→ **What to produce**: Your task is to return the listing below word for word, without any of its images.

→ **Material provided**:
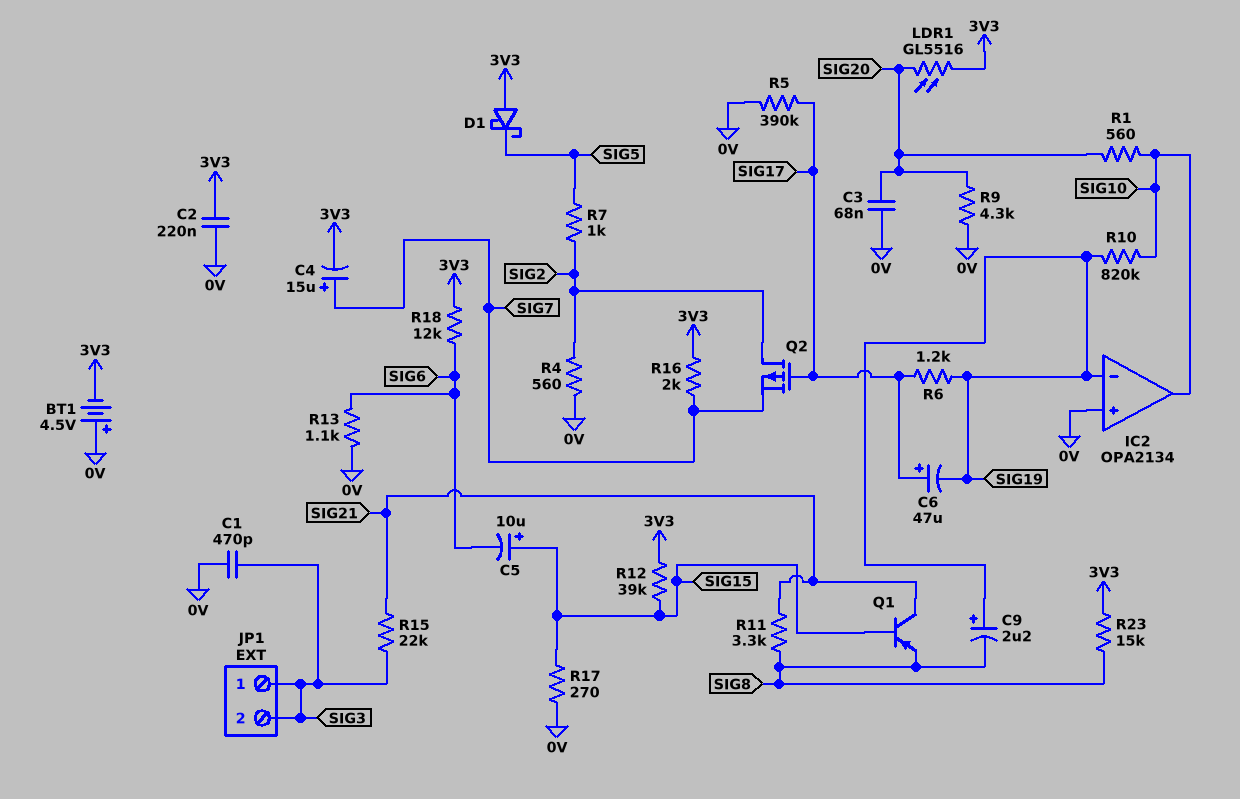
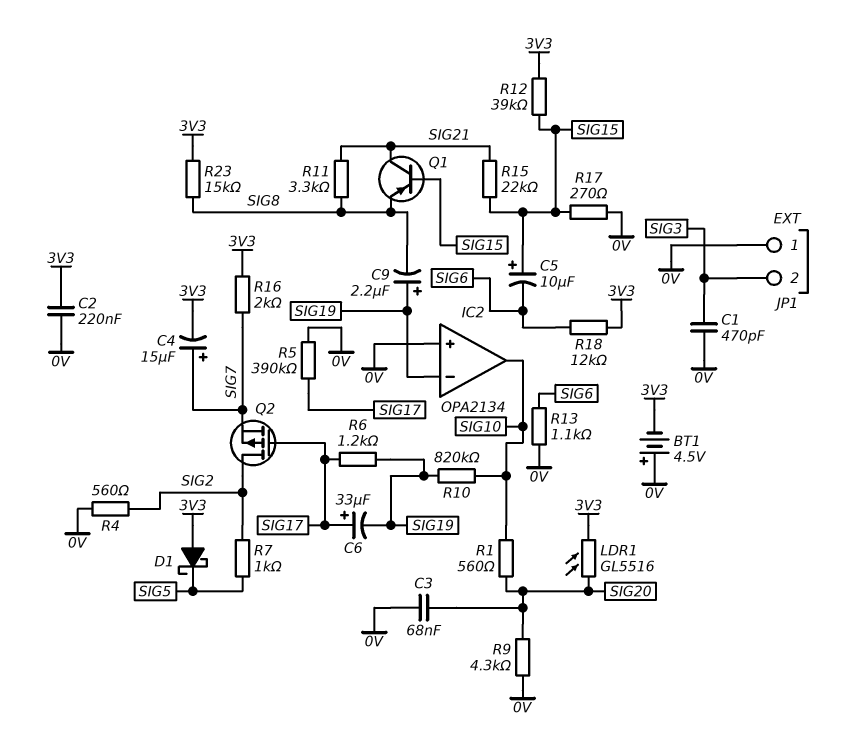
C6: 47uF (plus SIG17, minus SIG19) -> 33uF (plus SIG17, minus SIG19)
JP1 pin 1: SIG3 -> 0V
R15: 22k (SIG3, SIG21) -> 22k (SIG15, SIG21)

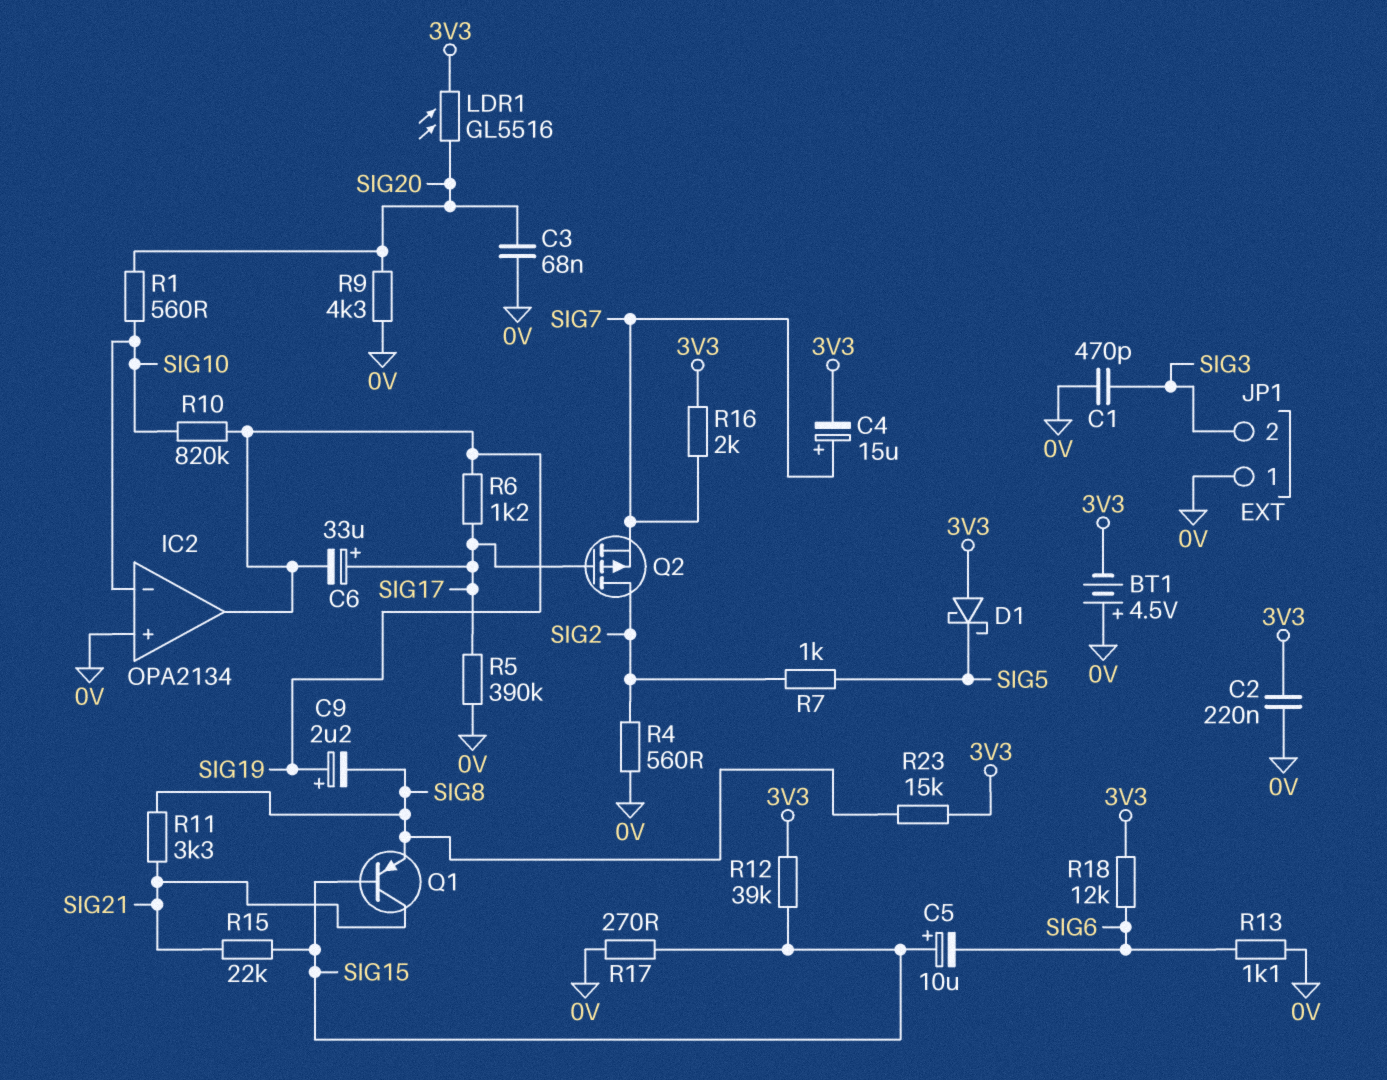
IC2 pin in-: SIG19 -> SIG10
IC2 pin out: SIG10 -> SIG19

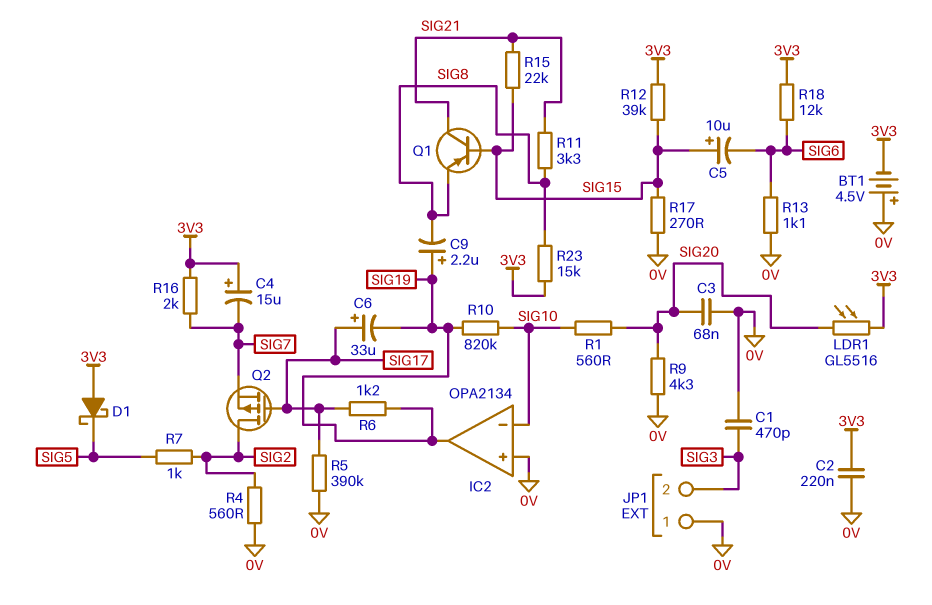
C4: 15uF (plus SIG7, minus 3V3) -> 15uF (plus 3V3, minus SIG7)

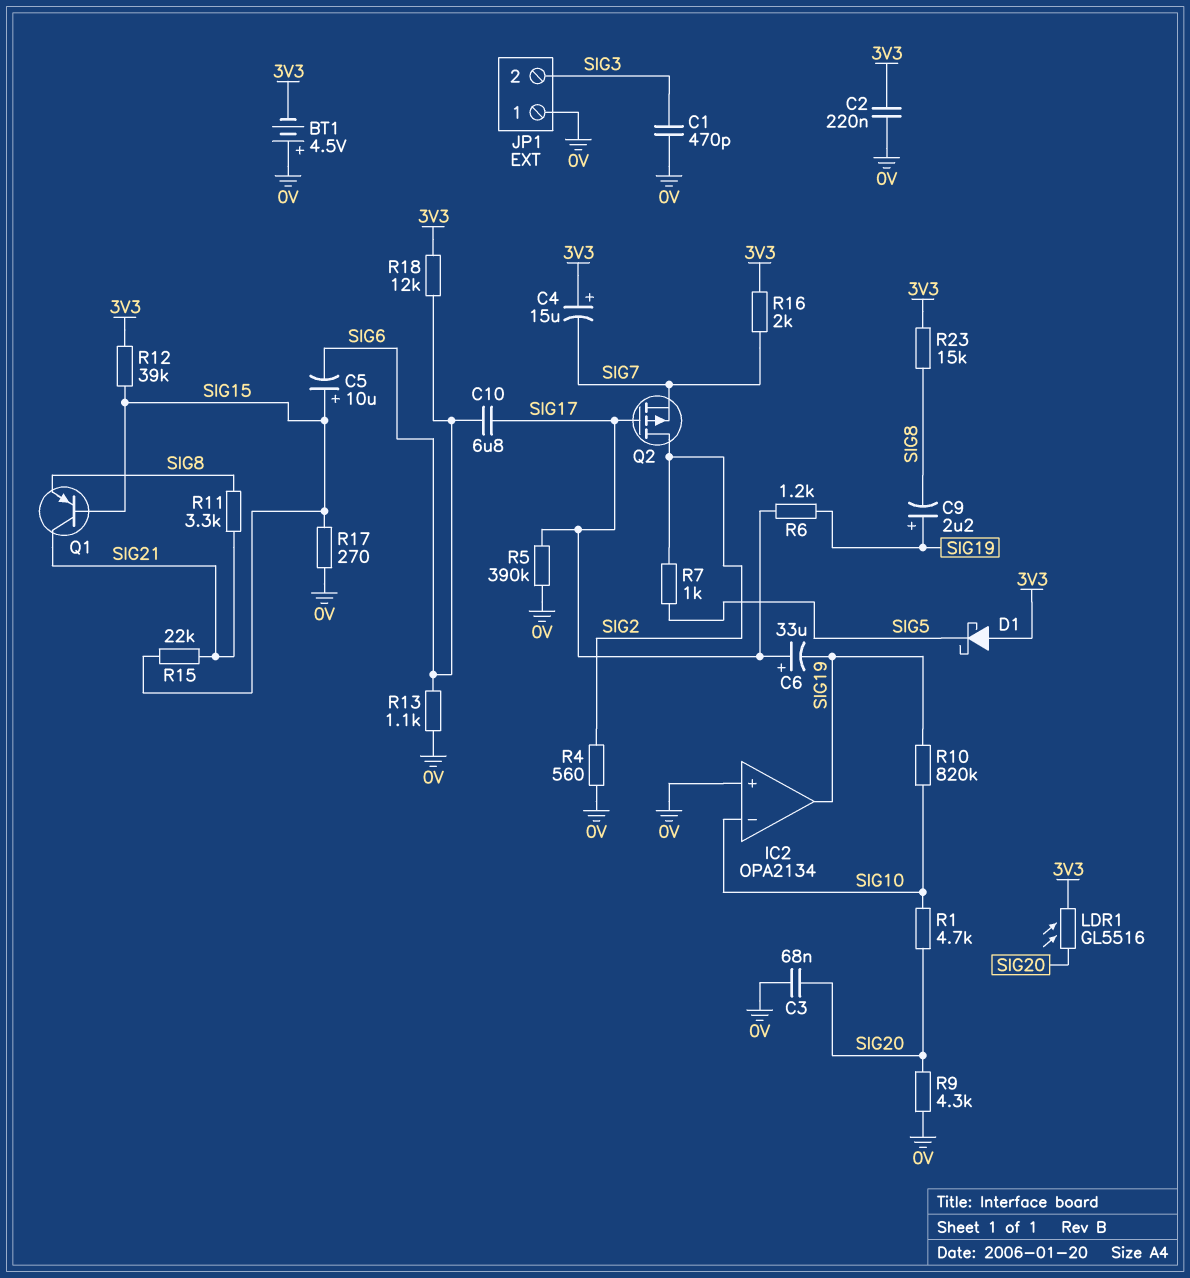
C10: none -> 6.8uF (SIG6, SIG17)
R1: 560 (SIG10, SIG20) -> 4.7k (SIG10, SIG20)

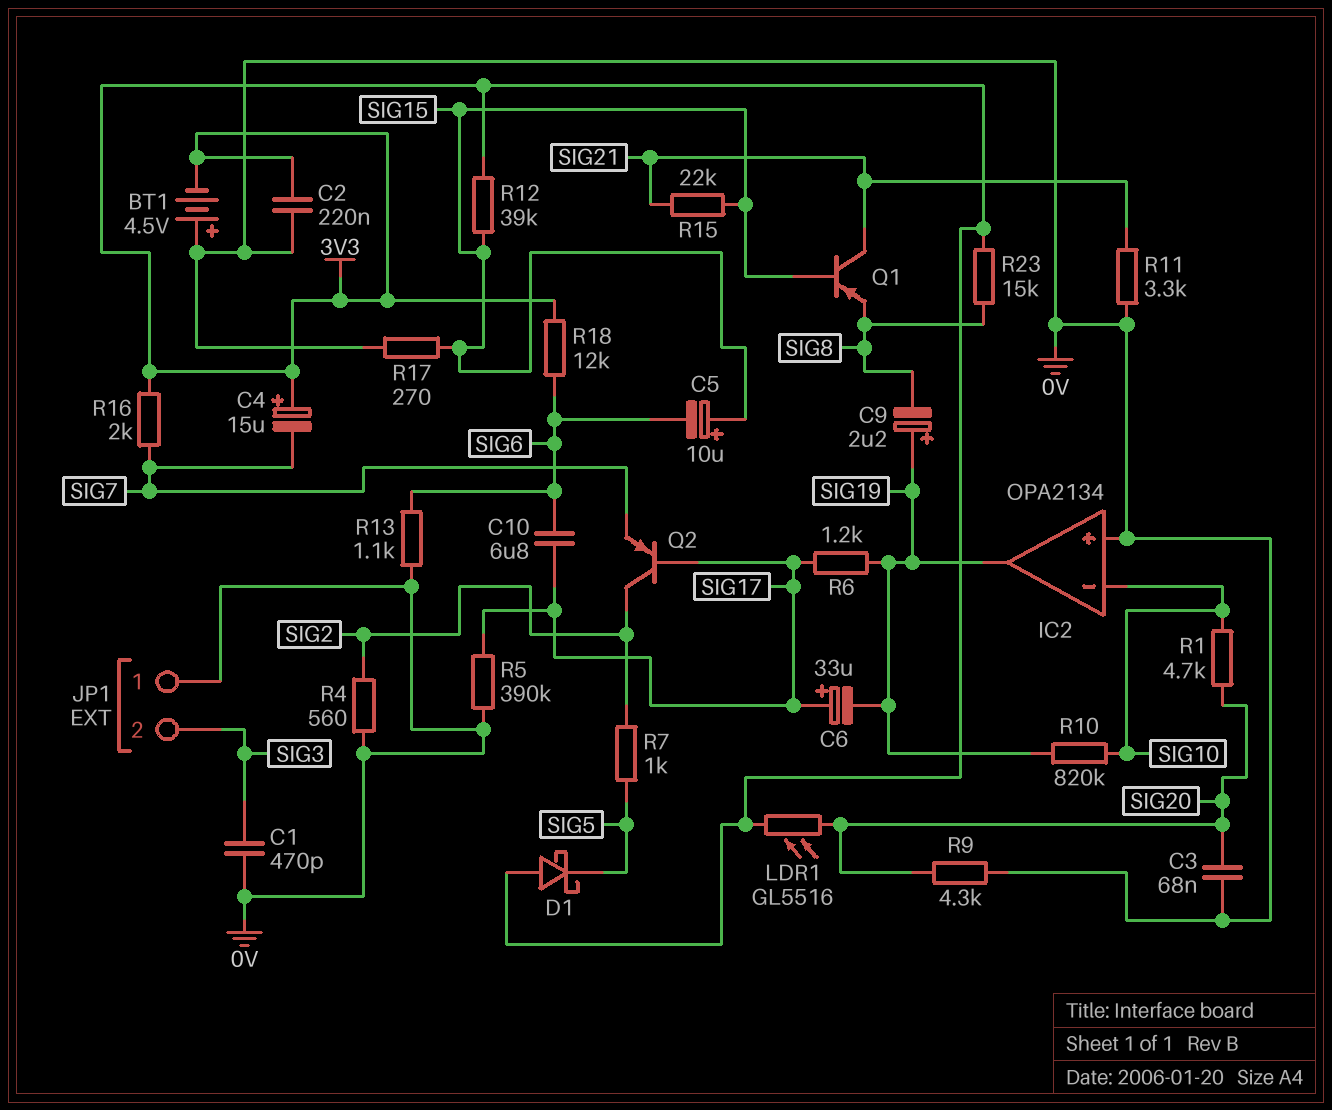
Q2: PMOS (G SIG17, D SIG2, S SIG7) -> PNP (B SIG17, C SIG2, E SIG7)
R11: 3.3k (SIG8, SIG21) -> 3.3k (0V, SIG21)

→ **Response area**:
C6: 47uF (plus SIG17, minus SIG19) -> 33uF (plus SIG17, minus SIG19)
JP1 pin 1: SIG3 -> 0V
R15: 22k (SIG3, SIG21) -> 22k (SIG15, SIG21)

IC2 pin in-: SIG19 -> SIG10
IC2 pin out: SIG10 -> SIG19

C4: 15uF (plus SIG7, minus 3V3) -> 15uF (plus 3V3, minus SIG7)

C10: none -> 6.8uF (SIG6, SIG17)
R1: 560 (SIG10, SIG20) -> 4.7k (SIG10, SIG20)

Q2: PMOS (G SIG17, D SIG2, S SIG7) -> PNP (B SIG17, C SIG2, E SIG7)
R11: 3.3k (SIG8, SIG21) -> 3.3k (0V, SIG21)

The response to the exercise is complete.